• [What needs to be done] All of the lines below should be output exactly as shown.

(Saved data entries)

= Beginning of Section =

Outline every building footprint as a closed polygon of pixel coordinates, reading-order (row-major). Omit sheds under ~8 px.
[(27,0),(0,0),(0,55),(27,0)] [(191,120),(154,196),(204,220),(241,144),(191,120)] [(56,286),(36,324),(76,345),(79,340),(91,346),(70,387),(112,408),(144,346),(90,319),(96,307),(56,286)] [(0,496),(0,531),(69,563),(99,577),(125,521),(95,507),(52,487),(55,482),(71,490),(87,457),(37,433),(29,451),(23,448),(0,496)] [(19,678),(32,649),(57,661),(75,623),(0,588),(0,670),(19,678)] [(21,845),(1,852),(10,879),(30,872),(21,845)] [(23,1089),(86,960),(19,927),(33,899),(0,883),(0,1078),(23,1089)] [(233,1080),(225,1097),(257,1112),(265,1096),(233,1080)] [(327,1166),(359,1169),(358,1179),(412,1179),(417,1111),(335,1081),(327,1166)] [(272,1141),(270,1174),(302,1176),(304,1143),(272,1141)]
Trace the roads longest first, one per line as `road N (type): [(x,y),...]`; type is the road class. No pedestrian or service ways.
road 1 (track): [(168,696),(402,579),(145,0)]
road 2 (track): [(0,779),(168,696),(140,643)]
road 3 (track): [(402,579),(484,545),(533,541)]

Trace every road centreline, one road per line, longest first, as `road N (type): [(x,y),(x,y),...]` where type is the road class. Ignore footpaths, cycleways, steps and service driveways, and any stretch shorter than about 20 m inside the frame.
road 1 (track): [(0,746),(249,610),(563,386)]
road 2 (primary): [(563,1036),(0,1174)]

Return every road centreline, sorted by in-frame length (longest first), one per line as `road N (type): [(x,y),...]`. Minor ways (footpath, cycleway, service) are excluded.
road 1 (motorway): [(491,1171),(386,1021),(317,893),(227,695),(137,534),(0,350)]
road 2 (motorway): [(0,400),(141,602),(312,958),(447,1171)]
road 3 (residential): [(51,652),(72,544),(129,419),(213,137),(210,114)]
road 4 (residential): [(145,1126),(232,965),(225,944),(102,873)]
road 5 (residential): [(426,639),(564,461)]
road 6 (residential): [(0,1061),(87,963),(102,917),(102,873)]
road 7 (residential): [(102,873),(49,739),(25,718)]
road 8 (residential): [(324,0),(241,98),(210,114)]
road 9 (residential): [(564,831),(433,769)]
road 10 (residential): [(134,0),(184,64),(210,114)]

= End of Section =

• [The answer]
Outline every building footprint as a closed polygon of pixel coordinates, reading-order (row-major). Omit sheds under ~8 px.
[(27,0),(0,0),(0,55),(27,0)] [(191,120),(154,196),(204,220),(241,144),(191,120)] [(56,286),(36,324),(76,345),(79,340),(91,346),(70,387),(112,408),(144,346),(90,319),(96,307),(56,286)] [(0,496),(0,531),(69,563),(99,577),(125,521),(95,507),(52,487),(55,482),(71,490),(87,457),(37,433),(29,451),(23,448),(0,496)] [(19,678),(32,649),(57,661),(75,623),(0,588),(0,670),(19,678)] [(21,845),(1,852),(10,879),(30,872),(21,845)] [(23,1089),(86,960),(19,927),(33,899),(0,883),(0,1078),(23,1089)] [(233,1080),(225,1097),(257,1112),(265,1096),(233,1080)] [(327,1166),(359,1169),(358,1179),(412,1179),(417,1111),(335,1081),(327,1166)] [(272,1141),(270,1174),(302,1176),(304,1143),(272,1141)]
Trace the roads longest first, one per line as `road N (type): [(x,y),...]`; type is the road class. No pedestrian or service ways.
road 1 (track): [(168,696),(402,579),(145,0)]
road 2 (track): [(0,779),(168,696),(140,643)]
road 3 (track): [(402,579),(484,545),(533,541)]

Trace every road centreline, one road per line, longest first, as `road N (type): [(x,y),(x,y),...]` where type is the road class. Ignore footpaths, cycleways, steps and service driveways, and any stretch shorter than about 20 m inside the frame.
road 1 (track): [(0,746),(249,610),(563,386)]
road 2 (primary): [(563,1036),(0,1174)]

Return every road centreline, sorted by in-frame length (longest first), one per line as `road N (type): [(x,y),...]`. Minor ways (footpath, cycleway, service) are excluded.
road 1 (motorway): [(491,1171),(386,1021),(317,893),(227,695),(137,534),(0,350)]
road 2 (motorway): [(0,400),(141,602),(312,958),(447,1171)]
road 3 (residential): [(51,652),(72,544),(129,419),(213,137),(210,114)]
road 4 (residential): [(145,1126),(232,965),(225,944),(102,873)]
road 5 (residential): [(426,639),(564,461)]
road 6 (residential): [(0,1061),(87,963),(102,917),(102,873)]
road 7 (residential): [(102,873),(49,739),(25,718)]
road 8 (residential): [(324,0),(241,98),(210,114)]
road 9 (residential): [(564,831),(433,769)]
road 10 (residential): [(134,0),(184,64),(210,114)]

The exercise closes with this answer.